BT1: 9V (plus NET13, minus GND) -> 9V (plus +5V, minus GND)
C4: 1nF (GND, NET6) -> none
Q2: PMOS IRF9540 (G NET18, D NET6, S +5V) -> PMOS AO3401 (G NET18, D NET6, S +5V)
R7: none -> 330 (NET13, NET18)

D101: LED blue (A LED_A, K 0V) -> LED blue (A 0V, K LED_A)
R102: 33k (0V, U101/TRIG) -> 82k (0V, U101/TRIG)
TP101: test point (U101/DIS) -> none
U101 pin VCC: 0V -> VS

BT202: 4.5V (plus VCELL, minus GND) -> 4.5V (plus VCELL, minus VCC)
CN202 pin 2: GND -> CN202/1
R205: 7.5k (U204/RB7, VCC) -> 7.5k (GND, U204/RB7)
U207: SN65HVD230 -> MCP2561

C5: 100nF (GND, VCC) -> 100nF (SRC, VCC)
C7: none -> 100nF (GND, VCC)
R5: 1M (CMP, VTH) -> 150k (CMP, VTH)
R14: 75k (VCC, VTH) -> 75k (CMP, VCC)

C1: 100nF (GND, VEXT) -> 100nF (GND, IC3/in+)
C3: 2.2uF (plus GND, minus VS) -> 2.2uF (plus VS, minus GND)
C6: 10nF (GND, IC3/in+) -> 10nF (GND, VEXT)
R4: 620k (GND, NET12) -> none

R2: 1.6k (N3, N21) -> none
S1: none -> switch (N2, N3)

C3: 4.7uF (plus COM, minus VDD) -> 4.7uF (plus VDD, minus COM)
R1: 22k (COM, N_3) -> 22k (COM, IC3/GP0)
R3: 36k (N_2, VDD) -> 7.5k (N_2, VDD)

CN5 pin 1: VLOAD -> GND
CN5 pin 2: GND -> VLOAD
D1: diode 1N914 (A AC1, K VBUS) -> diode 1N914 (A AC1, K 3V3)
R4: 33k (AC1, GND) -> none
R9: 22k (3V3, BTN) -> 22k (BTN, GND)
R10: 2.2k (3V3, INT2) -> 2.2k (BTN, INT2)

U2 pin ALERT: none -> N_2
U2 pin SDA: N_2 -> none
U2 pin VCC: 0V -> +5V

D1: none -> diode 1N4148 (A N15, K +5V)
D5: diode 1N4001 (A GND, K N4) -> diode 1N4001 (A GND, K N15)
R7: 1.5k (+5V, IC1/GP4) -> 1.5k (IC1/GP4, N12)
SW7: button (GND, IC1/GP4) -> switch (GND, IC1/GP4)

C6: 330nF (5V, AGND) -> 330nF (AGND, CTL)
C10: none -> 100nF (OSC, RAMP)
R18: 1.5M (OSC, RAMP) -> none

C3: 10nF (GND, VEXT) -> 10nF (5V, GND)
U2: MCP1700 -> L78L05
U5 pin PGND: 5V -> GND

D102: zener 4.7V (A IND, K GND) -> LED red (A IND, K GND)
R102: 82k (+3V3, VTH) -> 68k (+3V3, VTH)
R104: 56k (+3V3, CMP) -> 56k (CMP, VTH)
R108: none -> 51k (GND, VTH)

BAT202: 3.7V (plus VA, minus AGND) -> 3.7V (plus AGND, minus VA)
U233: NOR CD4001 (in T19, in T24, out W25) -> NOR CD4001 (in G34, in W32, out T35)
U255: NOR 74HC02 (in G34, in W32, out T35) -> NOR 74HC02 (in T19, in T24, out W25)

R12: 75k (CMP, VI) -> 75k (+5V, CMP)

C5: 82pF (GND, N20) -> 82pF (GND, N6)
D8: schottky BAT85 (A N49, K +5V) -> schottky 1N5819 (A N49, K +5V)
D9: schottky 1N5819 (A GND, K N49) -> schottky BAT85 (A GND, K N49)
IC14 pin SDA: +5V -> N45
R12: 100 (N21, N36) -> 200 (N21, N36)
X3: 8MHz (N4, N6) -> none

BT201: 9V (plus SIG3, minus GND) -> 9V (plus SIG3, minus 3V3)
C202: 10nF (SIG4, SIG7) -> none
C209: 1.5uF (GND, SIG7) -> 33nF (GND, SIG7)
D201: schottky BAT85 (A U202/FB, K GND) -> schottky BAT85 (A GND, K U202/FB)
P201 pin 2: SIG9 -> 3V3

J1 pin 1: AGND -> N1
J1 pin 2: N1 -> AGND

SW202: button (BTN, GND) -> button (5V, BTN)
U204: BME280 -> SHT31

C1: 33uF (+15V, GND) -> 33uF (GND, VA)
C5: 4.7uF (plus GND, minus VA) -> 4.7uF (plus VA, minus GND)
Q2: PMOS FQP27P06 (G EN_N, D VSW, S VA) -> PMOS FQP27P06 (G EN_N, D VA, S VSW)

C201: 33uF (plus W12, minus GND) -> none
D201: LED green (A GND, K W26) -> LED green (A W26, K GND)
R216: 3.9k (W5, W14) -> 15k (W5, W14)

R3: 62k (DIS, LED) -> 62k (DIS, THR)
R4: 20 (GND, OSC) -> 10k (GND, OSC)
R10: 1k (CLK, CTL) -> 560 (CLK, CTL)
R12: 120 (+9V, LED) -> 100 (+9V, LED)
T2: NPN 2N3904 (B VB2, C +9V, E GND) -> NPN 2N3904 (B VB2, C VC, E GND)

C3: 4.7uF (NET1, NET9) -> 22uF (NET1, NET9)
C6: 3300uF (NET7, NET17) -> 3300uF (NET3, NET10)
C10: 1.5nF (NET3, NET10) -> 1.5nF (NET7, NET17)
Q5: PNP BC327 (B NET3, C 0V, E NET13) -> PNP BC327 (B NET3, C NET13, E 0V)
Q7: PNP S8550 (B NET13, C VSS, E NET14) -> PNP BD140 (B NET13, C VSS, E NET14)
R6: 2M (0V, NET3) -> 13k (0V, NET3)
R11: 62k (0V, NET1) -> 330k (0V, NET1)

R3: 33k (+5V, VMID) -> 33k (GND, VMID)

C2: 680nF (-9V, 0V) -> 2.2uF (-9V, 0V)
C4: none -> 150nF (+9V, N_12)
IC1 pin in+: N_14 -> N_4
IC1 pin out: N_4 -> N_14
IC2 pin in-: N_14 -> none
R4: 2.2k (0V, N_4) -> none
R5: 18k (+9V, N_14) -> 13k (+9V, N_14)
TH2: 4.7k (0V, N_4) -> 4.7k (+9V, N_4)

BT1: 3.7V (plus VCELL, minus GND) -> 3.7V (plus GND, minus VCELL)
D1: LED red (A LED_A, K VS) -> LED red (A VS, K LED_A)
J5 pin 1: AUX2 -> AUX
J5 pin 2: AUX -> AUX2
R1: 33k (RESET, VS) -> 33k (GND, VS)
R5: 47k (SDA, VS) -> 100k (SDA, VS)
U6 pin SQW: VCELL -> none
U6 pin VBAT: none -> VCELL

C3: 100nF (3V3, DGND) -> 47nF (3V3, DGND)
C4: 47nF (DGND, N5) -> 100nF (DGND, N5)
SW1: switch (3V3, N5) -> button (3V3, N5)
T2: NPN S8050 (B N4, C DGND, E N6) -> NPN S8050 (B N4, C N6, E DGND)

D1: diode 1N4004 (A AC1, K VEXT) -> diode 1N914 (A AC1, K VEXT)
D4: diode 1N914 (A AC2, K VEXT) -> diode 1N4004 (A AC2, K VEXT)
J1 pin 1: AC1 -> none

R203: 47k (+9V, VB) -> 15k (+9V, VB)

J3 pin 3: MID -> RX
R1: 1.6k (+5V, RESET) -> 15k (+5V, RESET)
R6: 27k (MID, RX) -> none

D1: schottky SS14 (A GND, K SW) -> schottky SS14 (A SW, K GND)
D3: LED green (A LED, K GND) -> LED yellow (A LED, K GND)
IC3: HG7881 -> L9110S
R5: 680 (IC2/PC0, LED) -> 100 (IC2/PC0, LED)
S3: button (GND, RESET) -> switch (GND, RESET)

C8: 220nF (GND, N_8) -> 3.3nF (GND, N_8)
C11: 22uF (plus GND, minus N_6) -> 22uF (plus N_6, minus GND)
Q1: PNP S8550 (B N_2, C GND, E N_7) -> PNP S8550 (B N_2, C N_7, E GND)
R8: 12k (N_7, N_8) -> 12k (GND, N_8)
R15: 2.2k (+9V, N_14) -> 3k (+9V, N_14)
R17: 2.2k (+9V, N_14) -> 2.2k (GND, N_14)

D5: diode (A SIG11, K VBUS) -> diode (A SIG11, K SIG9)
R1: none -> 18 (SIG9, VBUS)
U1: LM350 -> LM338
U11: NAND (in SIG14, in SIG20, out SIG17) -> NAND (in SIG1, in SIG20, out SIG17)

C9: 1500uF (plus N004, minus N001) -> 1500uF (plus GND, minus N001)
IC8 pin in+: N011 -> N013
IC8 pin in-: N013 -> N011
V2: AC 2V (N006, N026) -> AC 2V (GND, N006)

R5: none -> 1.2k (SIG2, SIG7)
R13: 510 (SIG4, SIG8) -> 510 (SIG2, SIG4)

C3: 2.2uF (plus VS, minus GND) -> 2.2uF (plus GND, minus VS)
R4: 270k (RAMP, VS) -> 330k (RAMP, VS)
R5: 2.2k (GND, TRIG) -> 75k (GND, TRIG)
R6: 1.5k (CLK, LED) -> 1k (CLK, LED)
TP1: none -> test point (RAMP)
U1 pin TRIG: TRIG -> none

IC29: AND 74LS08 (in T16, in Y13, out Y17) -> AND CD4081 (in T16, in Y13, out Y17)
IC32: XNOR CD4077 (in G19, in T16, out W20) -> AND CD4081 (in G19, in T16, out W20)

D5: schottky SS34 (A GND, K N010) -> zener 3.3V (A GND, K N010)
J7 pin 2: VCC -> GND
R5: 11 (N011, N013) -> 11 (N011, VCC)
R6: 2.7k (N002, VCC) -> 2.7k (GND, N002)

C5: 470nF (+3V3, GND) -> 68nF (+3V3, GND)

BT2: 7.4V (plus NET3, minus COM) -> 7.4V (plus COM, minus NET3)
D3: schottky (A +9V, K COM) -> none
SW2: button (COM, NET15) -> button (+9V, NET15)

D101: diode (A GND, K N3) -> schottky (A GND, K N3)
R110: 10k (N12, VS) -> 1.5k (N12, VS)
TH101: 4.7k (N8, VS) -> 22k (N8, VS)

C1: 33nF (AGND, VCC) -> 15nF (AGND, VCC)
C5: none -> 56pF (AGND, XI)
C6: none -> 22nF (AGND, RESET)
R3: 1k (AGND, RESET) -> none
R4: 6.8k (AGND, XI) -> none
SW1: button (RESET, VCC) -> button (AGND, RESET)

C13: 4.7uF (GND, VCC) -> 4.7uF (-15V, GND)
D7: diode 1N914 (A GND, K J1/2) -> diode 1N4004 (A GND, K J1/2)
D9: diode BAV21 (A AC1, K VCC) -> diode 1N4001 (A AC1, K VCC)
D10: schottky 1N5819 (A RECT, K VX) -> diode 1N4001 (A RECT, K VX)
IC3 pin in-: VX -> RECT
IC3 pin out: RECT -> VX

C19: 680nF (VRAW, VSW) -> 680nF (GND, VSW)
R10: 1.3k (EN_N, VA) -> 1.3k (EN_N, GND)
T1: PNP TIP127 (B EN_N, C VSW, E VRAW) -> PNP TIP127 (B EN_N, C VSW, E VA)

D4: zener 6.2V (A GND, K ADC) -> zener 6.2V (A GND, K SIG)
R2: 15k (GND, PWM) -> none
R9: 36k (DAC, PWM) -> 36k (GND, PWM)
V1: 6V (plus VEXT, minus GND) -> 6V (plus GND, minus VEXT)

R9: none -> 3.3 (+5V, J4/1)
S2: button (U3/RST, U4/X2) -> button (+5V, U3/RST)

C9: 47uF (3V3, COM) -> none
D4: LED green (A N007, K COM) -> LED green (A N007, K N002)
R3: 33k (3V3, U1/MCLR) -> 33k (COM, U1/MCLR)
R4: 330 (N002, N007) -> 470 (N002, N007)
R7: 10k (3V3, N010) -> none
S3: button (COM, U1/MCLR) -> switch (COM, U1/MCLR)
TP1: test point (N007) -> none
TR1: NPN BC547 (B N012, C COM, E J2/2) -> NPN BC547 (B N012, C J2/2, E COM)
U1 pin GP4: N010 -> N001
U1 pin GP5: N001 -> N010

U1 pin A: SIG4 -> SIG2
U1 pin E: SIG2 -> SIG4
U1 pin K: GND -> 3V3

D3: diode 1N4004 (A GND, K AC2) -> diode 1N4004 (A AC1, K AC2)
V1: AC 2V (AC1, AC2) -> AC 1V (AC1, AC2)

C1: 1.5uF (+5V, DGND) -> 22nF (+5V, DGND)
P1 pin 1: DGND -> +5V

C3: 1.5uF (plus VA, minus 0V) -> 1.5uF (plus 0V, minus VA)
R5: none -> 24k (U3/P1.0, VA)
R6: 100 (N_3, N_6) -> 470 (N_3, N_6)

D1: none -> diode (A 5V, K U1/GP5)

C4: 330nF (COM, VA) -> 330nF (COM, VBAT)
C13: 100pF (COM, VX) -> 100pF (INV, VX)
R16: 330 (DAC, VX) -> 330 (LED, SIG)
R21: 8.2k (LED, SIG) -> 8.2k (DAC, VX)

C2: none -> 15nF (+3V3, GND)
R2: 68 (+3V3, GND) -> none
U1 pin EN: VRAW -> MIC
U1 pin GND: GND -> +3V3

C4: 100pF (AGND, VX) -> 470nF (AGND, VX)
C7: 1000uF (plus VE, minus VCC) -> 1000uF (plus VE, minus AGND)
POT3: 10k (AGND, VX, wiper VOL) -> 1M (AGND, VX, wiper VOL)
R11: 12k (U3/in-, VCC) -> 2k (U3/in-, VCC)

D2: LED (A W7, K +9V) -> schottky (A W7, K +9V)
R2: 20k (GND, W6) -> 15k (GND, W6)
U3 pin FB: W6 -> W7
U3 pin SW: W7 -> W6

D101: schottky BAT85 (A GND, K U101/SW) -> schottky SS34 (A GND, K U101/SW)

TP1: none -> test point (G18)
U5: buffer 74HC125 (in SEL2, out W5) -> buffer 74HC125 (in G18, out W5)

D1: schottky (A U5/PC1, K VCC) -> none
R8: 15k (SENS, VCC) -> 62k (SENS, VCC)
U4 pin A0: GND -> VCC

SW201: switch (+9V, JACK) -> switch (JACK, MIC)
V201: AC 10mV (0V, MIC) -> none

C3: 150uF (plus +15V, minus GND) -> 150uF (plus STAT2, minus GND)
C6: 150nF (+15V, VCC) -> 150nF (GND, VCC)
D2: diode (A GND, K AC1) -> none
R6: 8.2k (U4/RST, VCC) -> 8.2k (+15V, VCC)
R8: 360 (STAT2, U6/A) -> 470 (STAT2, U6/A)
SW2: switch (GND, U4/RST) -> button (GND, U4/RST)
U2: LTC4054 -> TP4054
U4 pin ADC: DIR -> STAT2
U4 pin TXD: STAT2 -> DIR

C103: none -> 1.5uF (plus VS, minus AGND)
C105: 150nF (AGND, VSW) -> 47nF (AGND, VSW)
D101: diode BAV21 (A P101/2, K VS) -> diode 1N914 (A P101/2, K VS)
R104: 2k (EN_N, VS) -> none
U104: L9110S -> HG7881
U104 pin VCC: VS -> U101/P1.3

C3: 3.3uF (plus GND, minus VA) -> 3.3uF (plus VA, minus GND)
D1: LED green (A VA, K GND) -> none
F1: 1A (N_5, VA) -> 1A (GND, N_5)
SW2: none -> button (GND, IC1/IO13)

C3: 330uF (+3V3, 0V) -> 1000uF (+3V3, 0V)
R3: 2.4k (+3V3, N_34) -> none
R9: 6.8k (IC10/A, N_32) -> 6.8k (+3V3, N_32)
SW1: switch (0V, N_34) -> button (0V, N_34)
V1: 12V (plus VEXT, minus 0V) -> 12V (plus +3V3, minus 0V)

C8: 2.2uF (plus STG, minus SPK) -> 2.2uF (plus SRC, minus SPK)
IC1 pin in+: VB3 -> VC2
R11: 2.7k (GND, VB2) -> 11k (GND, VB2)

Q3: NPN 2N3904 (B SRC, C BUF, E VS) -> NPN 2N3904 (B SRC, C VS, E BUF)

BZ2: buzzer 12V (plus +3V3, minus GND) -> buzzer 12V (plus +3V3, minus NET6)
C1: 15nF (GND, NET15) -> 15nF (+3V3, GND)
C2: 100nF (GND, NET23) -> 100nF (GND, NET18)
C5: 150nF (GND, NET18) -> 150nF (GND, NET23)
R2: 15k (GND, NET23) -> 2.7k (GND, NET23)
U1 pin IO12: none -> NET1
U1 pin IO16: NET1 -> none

□ □ □

▸ TASK STATEMENT:
Word for word, reproduce the listing above from its start up to and including the line that has "C5: 100nF (GND, VCC) -> 100nF (SRC, VCC)". Give only those lines.

▸ ANSWER BOX:
BT1: 9V (plus NET13, minus GND) -> 9V (plus +5V, minus GND)
C4: 1nF (GND, NET6) -> none
Q2: PMOS IRF9540 (G NET18, D NET6, S +5V) -> PMOS AO3401 (G NET18, D NET6, S +5V)
R7: none -> 330 (NET13, NET18)

D101: LED blue (A LED_A, K 0V) -> LED blue (A 0V, K LED_A)
R102: 33k (0V, U101/TRIG) -> 82k (0V, U101/TRIG)
TP101: test point (U101/DIS) -> none
U101 pin VCC: 0V -> VS

BT202: 4.5V (plus VCELL, minus GND) -> 4.5V (plus VCELL, minus VCC)
CN202 pin 2: GND -> CN202/1
R205: 7.5k (U204/RB7, VCC) -> 7.5k (GND, U204/RB7)
U207: SN65HVD230 -> MCP2561

C5: 100nF (GND, VCC) -> 100nF (SRC, VCC)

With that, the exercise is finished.